*** Source data ***
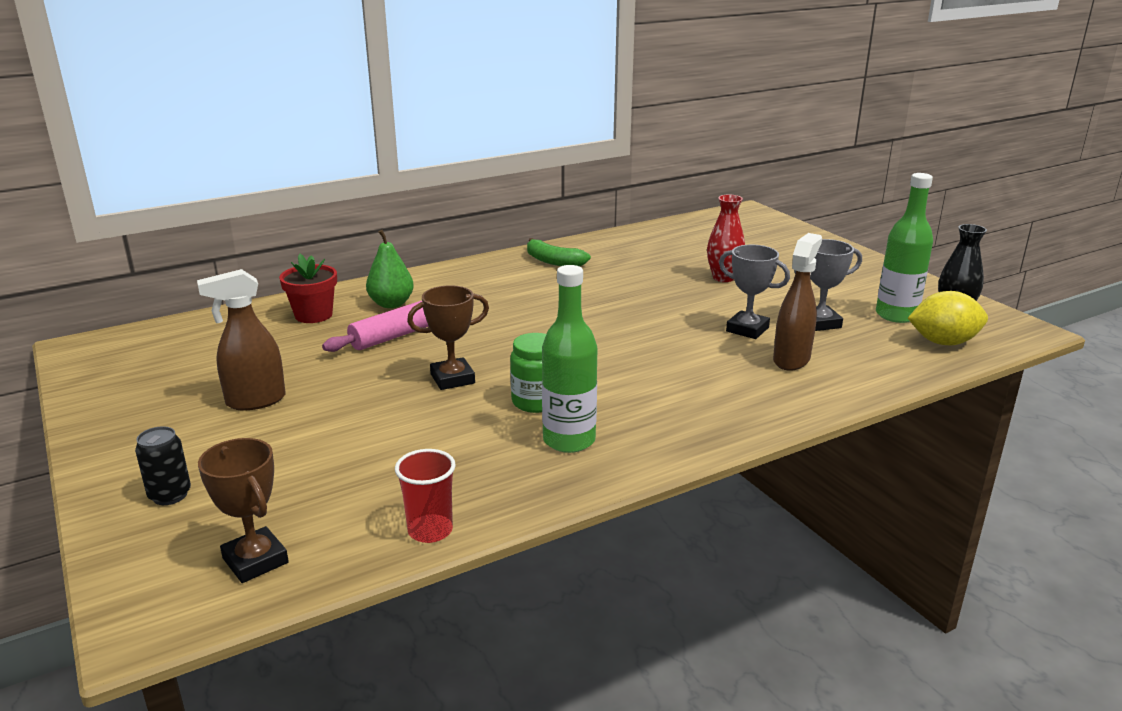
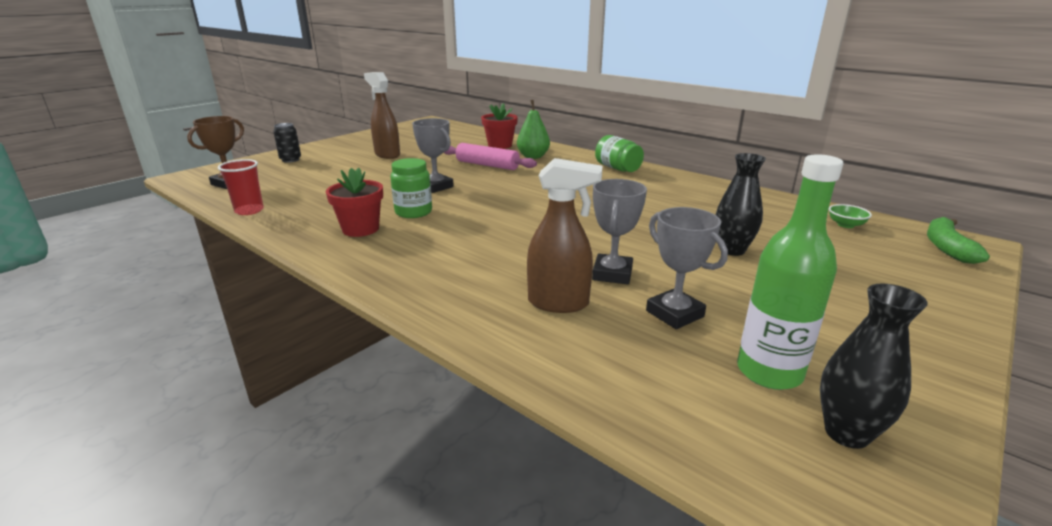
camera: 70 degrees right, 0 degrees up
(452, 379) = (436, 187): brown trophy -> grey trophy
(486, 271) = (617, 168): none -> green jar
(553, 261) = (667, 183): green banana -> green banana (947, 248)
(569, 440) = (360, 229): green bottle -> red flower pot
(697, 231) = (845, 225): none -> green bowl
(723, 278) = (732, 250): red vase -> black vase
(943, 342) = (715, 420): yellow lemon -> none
*** End of Source data ***
*** Source data ***
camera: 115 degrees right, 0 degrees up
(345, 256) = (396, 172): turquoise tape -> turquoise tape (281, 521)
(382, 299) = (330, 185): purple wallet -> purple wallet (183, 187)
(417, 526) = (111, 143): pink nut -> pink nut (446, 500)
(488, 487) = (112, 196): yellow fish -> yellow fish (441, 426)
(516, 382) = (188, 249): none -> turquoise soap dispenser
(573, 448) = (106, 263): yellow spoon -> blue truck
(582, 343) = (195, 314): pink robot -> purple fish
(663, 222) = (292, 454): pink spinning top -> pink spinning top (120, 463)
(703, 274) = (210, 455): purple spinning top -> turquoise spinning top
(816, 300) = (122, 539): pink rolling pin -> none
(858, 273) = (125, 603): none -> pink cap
*** End of Source data ***
**Directions for this task**
Within the data above, the lines from the one with "(816, 300) = (122, 539): pink" to the one with "(858, 273) = (125, 603): none -> pink cap" must be repeated exactly; no other line belongs in the answer.

**Your response**
(816, 300) = (122, 539): pink rolling pin -> none
(858, 273) = (125, 603): none -> pink cap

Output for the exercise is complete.